(PROVIDED DATA):
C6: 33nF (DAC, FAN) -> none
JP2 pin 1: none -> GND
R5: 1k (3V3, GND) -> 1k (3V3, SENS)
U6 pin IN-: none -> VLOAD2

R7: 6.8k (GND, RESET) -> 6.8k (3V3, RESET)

* * *

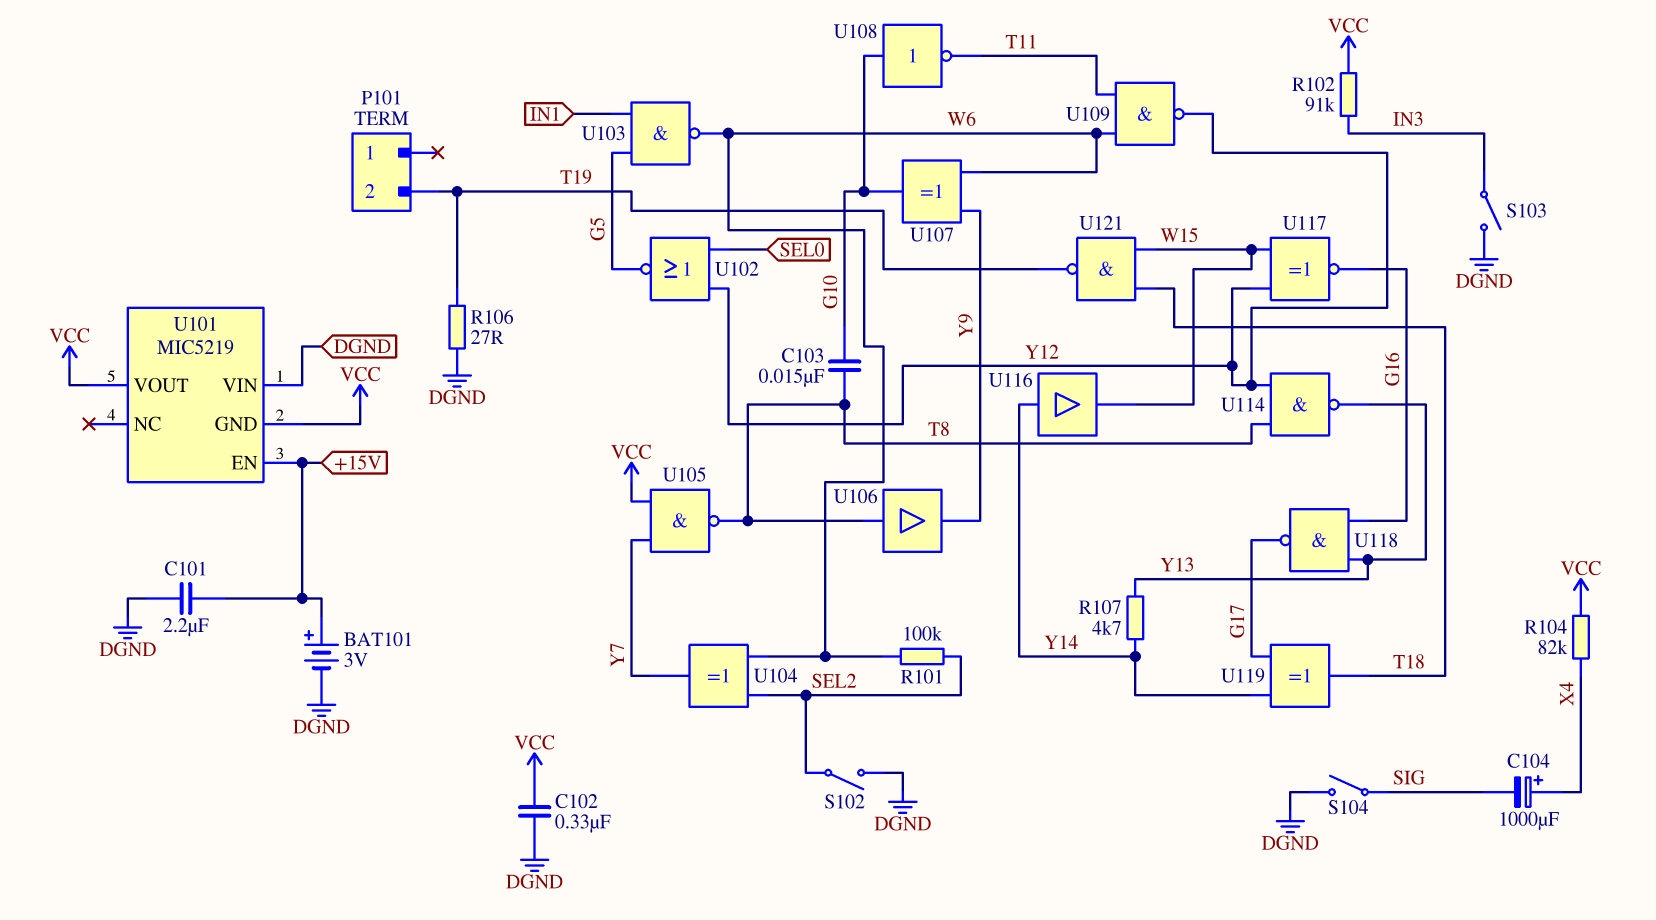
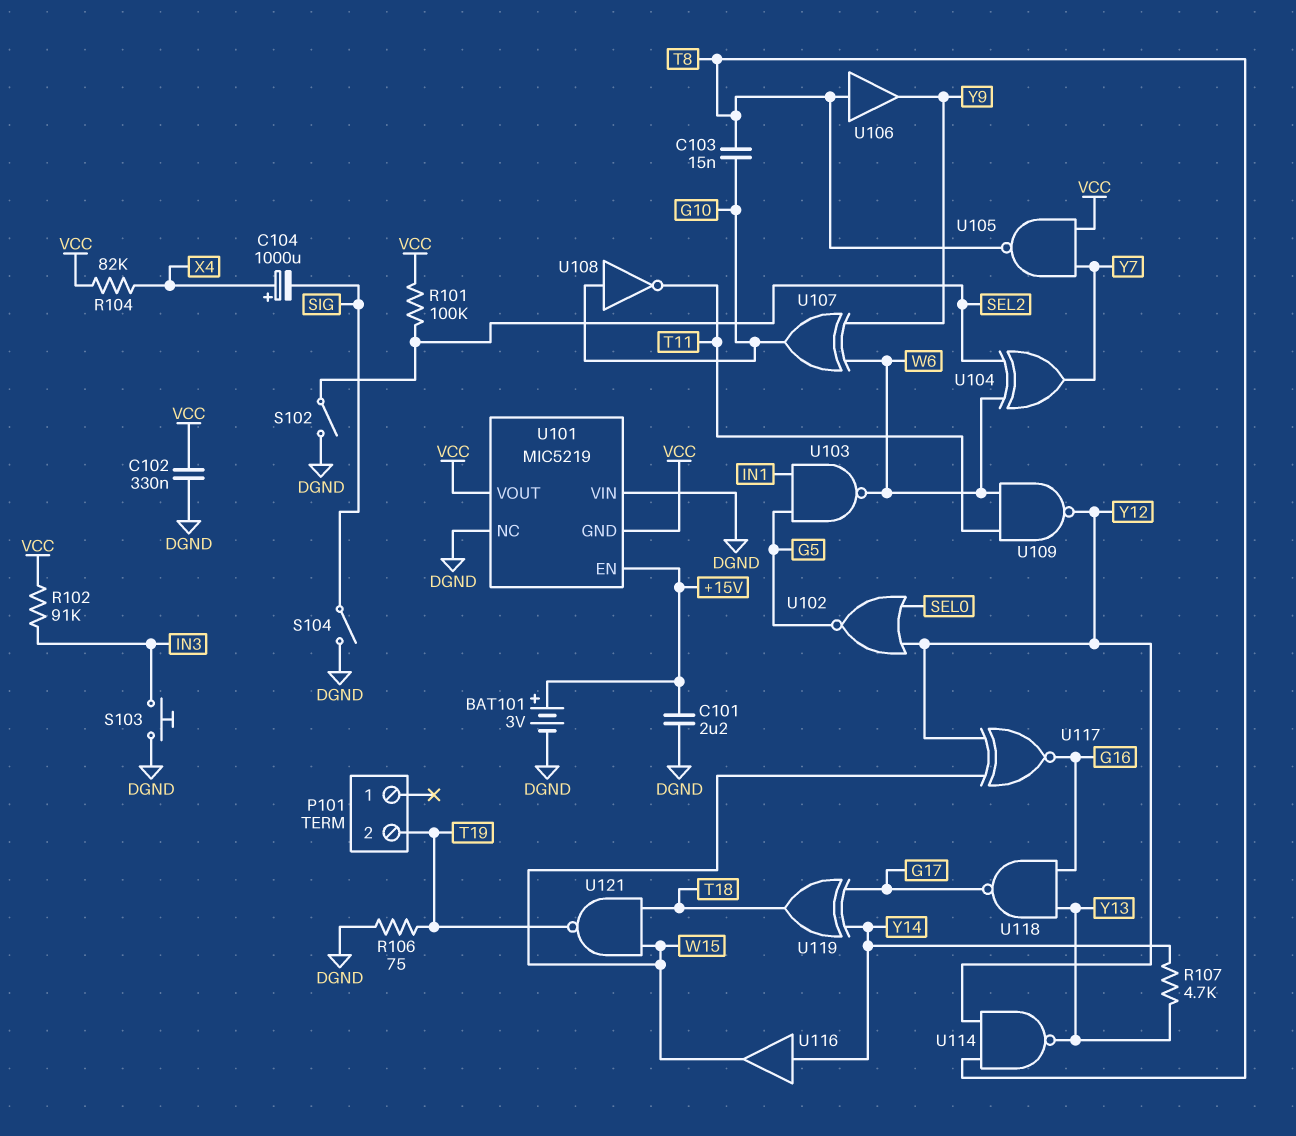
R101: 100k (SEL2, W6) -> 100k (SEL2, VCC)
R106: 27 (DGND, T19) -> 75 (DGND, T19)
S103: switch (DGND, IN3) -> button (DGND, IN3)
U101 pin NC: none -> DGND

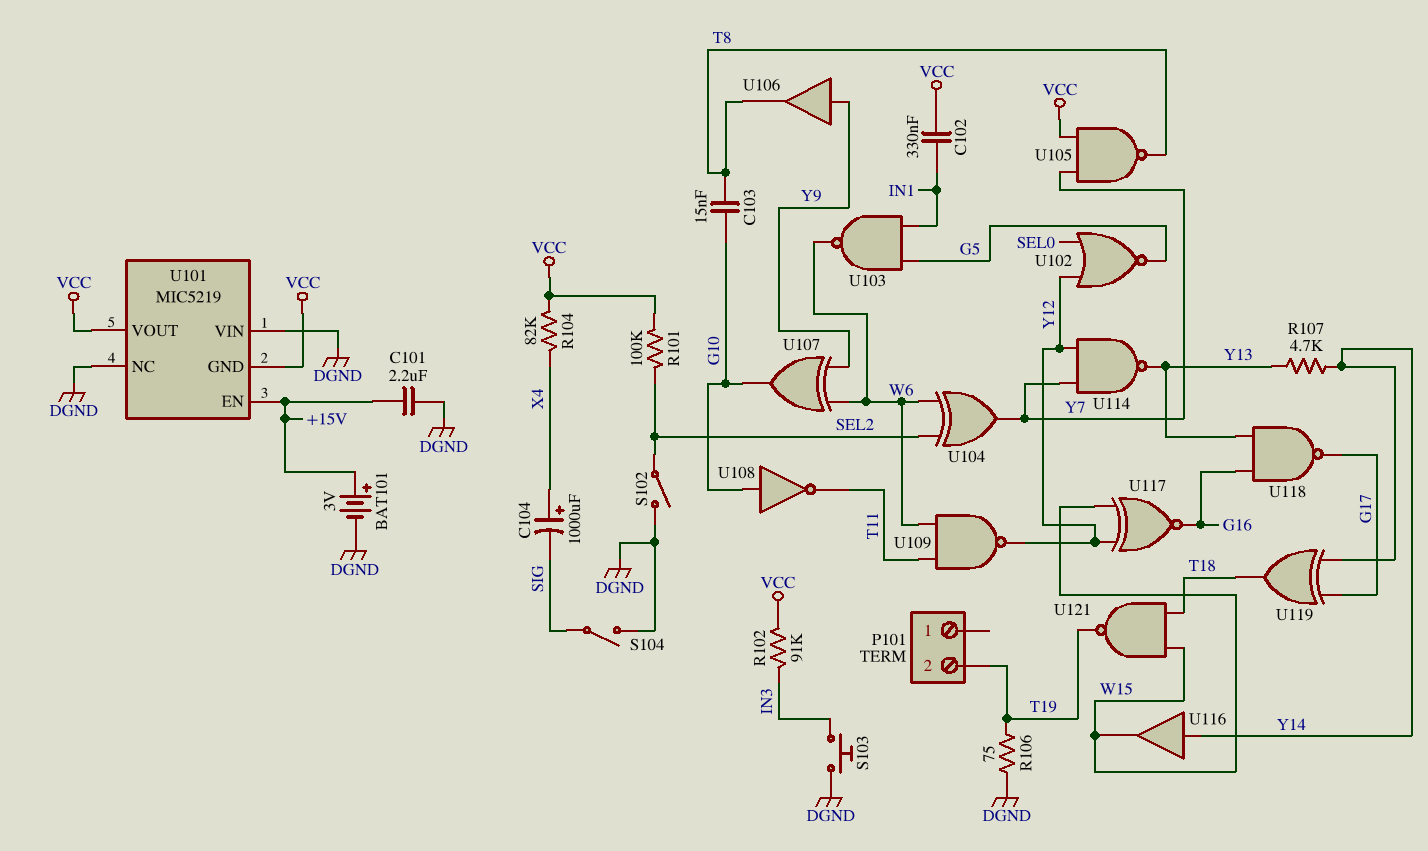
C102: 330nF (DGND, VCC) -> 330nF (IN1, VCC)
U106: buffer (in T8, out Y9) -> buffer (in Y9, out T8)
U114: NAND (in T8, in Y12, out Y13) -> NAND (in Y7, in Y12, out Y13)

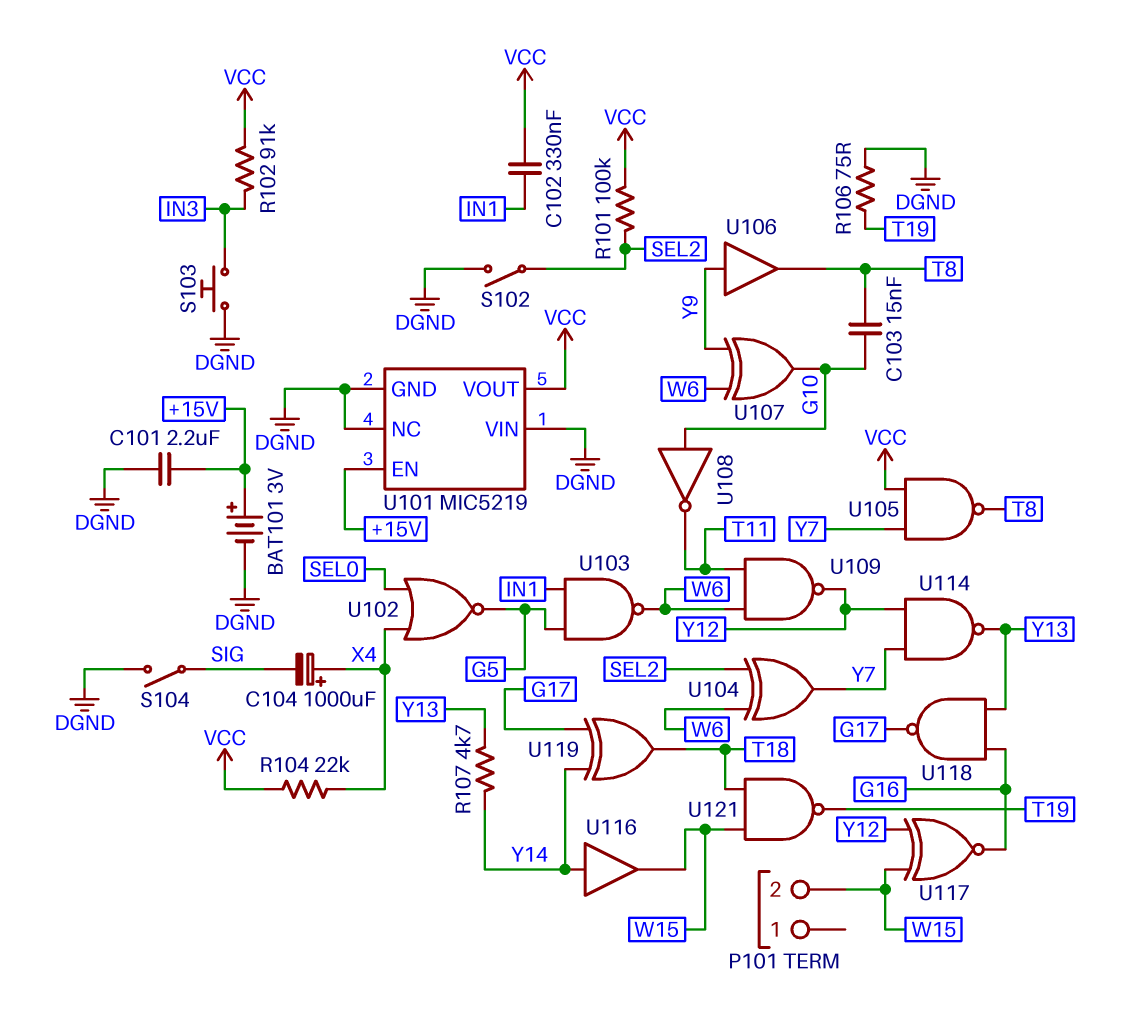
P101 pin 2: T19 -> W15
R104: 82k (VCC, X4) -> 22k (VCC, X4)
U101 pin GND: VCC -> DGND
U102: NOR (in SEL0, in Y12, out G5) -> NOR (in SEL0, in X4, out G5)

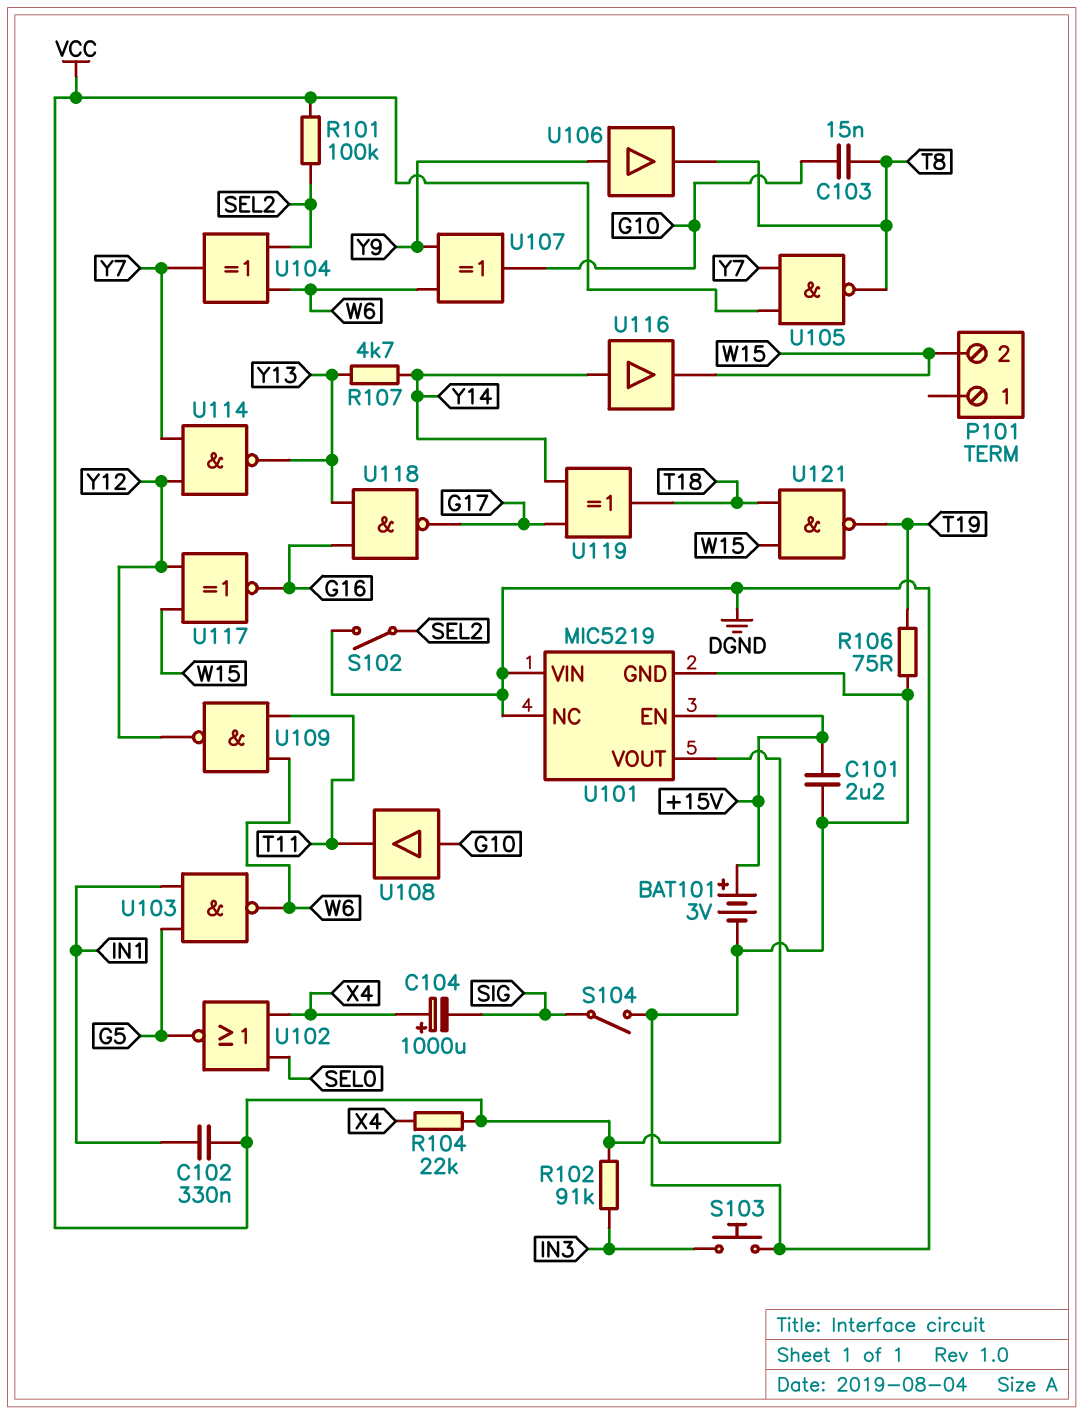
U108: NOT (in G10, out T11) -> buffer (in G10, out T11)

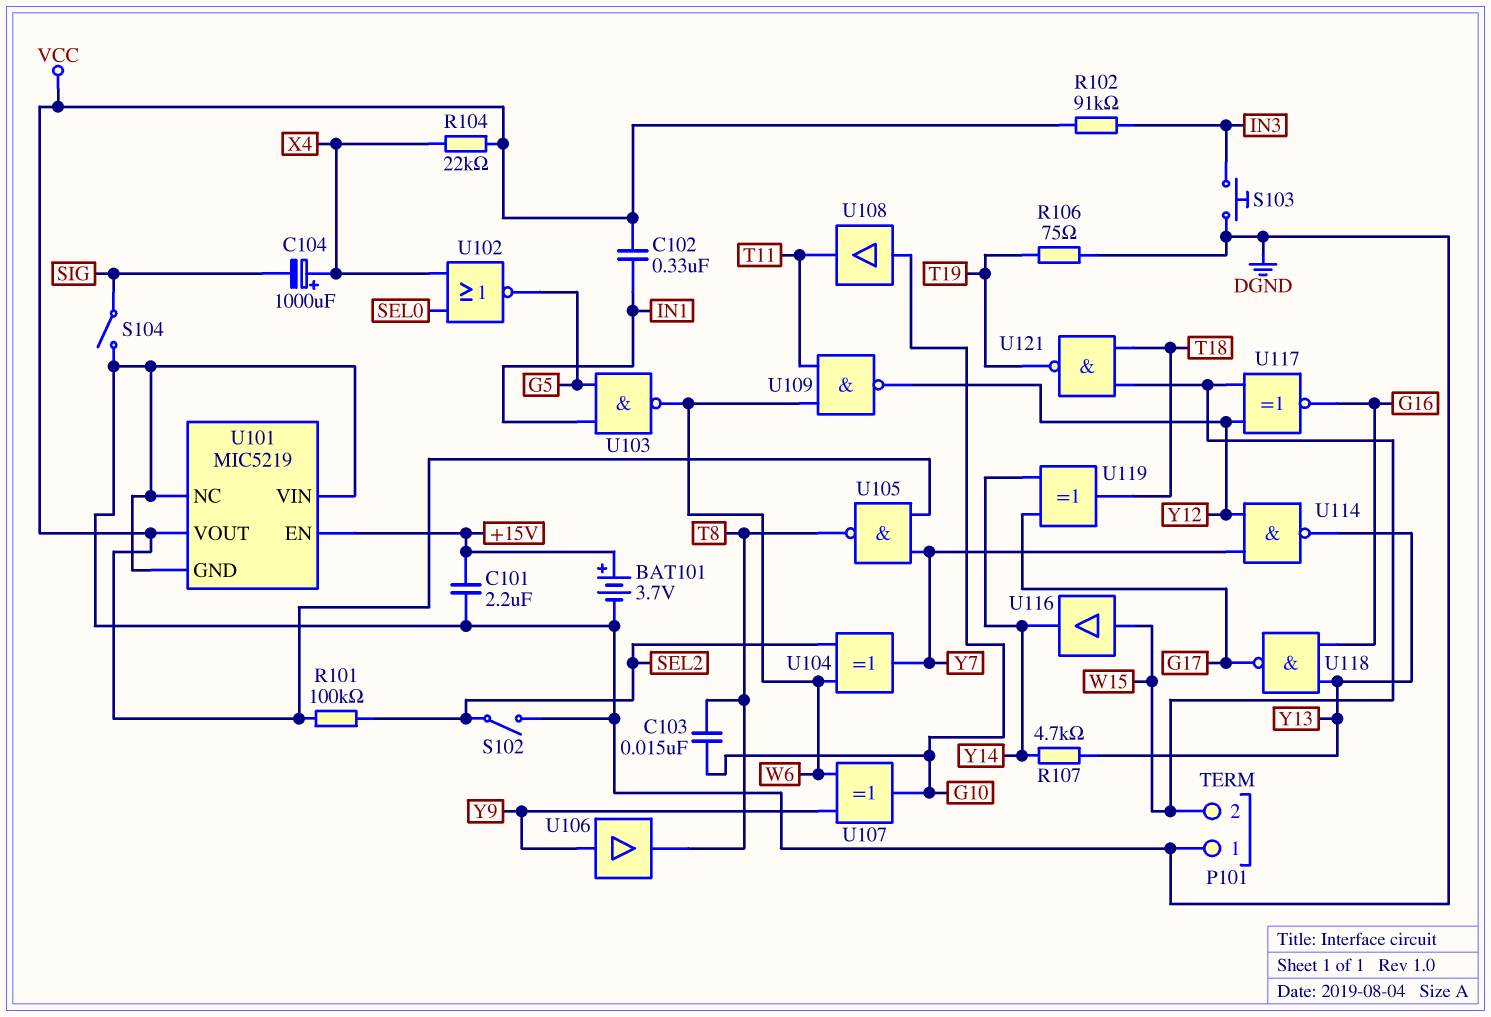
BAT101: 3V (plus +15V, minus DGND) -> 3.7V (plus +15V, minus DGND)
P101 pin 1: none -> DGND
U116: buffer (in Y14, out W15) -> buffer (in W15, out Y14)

(EXERCISE): All that is wanted is a faithful reproduction of the line above with "C6: 33nF (DAC, FAN) -> none", the line with "R7: 6.8k (GND, RESET) -> 6.8k (3V3, RESET)", and every line in between.

(EXERCISE SOLUTION):
C6: 33nF (DAC, FAN) -> none
JP2 pin 1: none -> GND
R5: 1k (3V3, GND) -> 1k (3V3, SENS)
U6 pin IN-: none -> VLOAD2

R7: 6.8k (GND, RESET) -> 6.8k (3V3, RESET)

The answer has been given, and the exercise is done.